--- TASK ---
Please write out only the lines from the one containing "(423, 371) = (520, 348): blue pencil -> none" through the last line of the listing. Do not include pictures.
- Opening Delimiter -
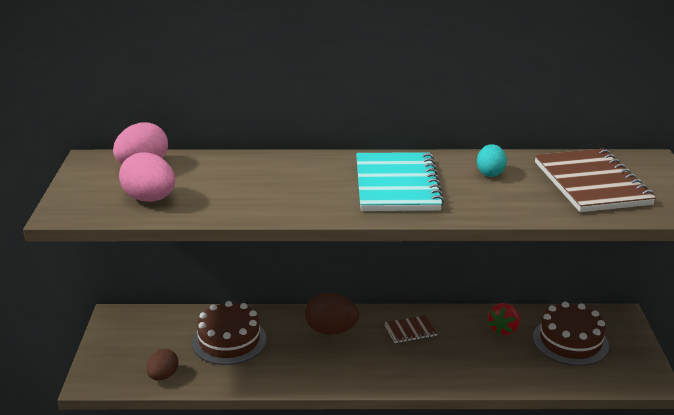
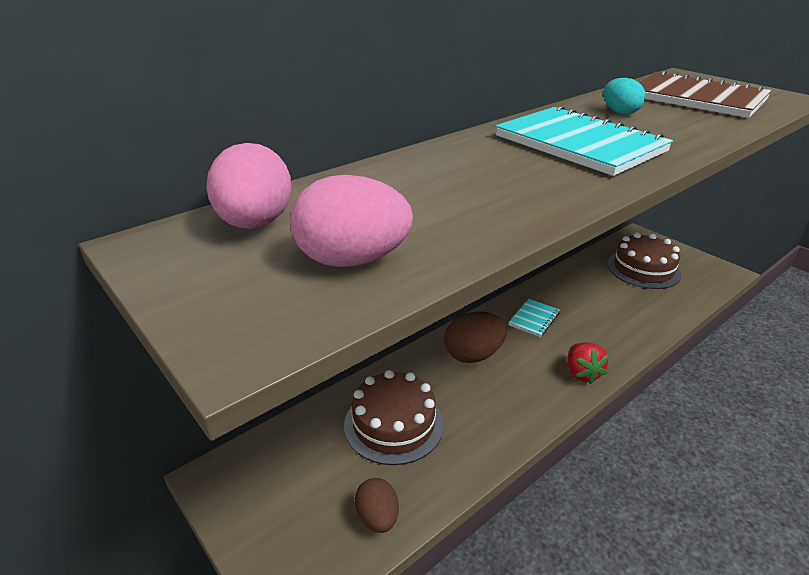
camera: 40 degrees left, 5 degrees up
(410, 331) = (534, 319): brown notebook -> turquoise notebook
(503, 329) = (592, 282): red strawberry -> red strawberry (582, 373)

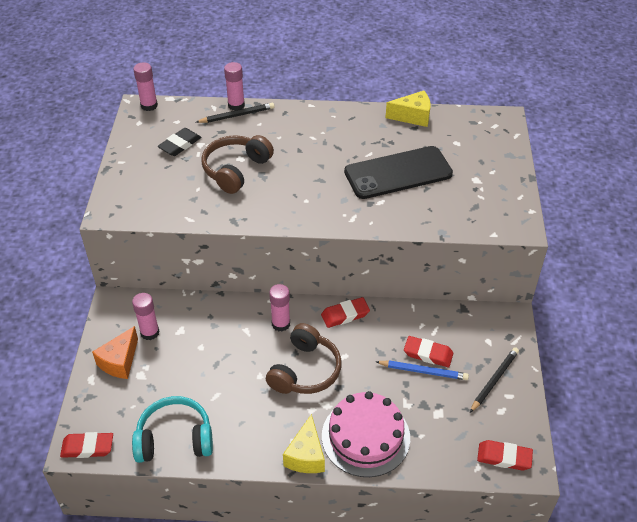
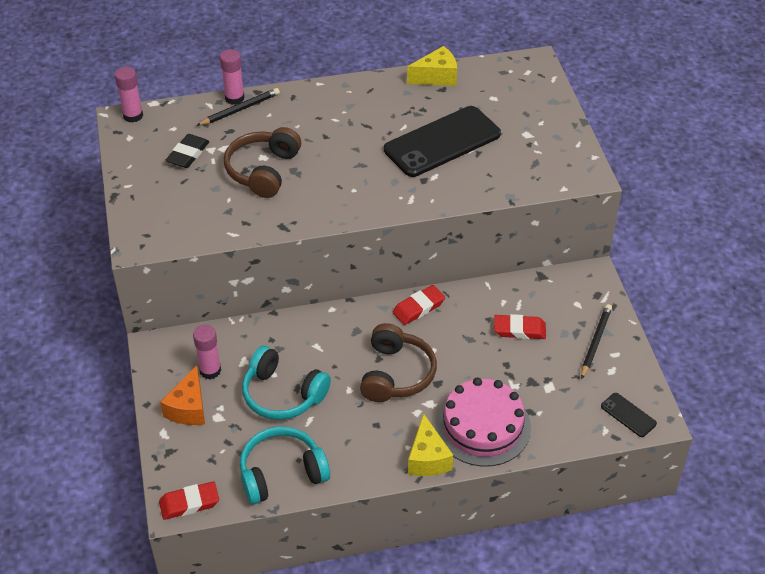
camera: 15 degrees left, 0 degrees up
(201, 367) = (282, 394): none -> turquoise headphones
(281, 324) = (352, 331): pink glue stick -> none
(423, 371) = (520, 348): blue pencil -> none
(504, 457) = (628, 415): red eraser -> black phone

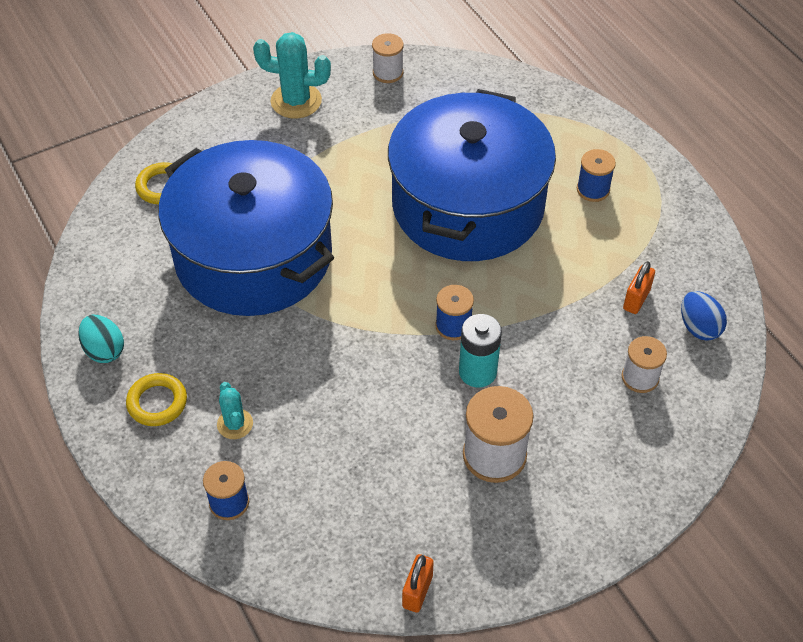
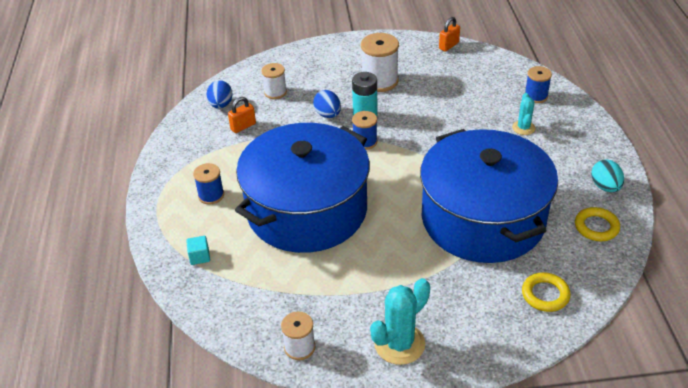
camera: 155 degrees left, 10 degrees down
(157, 402) = (571, 149): yellow ring -> yellow ring (596, 227)
(296, 101) = (399, 344): turquoise cactus -> turquoise cactus turned 75 degrees counterclockwise
(533, 358) = (328, 115): none -> blue egg
(546, 121) = (199, 256): none -> turquoise cube

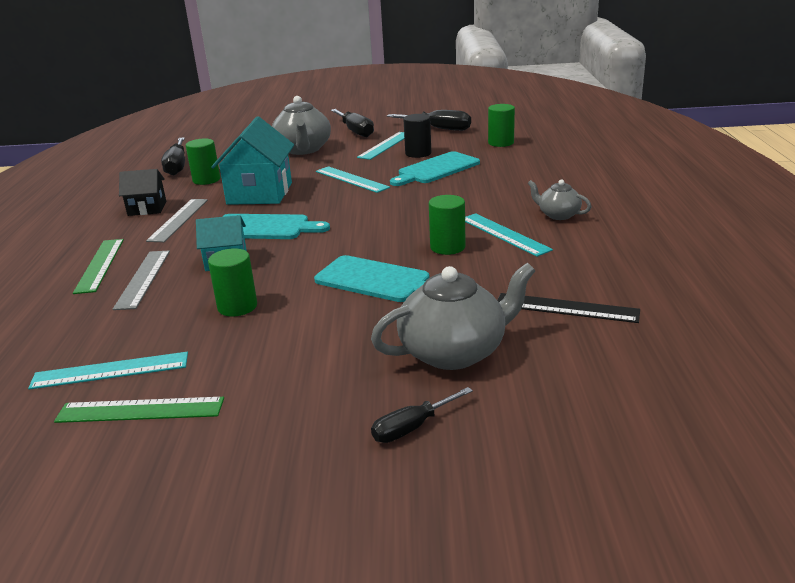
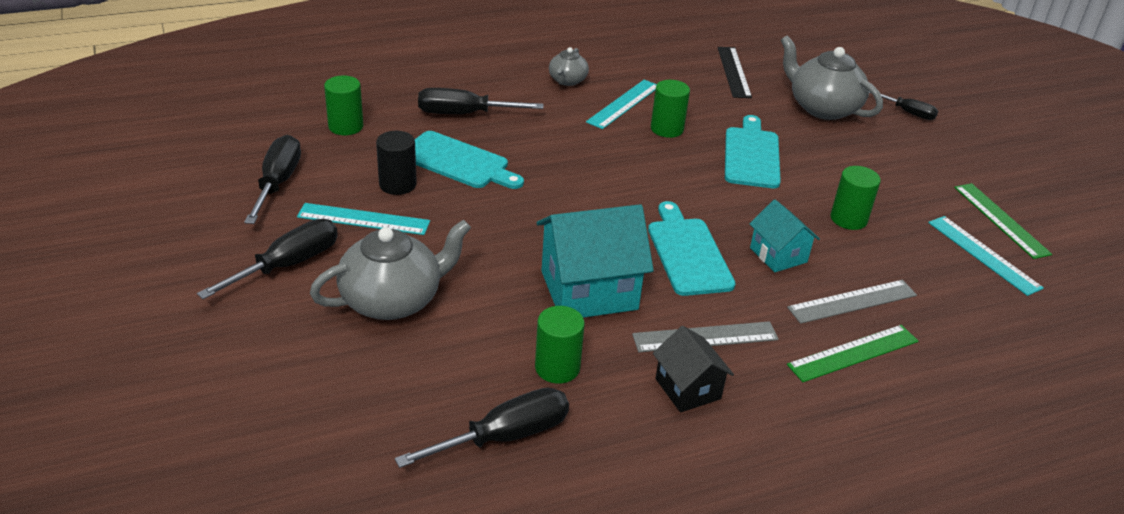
camera: 115 degrees left, 10 degrees up
(351, 179) = (512, 221): turquoise ruler -> none
(506, 174) = (464, 114): none -> black screwdriver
- Closing Delimiter -
--- EXERCISE OUTPUT ---
(423, 371) = (520, 348): blue pencil -> none
(504, 457) = (628, 415): red eraser -> black phone

camera: 155 degrees left, 10 degrees down
(157, 402) = (571, 149): yellow ring -> yellow ring (596, 227)
(296, 101) = (399, 344): turquoise cactus -> turquoise cactus turned 75 degrees counterclockwise
(533, 358) = (328, 115): none -> blue egg
(546, 121) = (199, 256): none -> turquoise cube

camera: 115 degrees left, 10 degrees up
(351, 179) = (512, 221): turquoise ruler -> none
(506, 174) = (464, 114): none -> black screwdriver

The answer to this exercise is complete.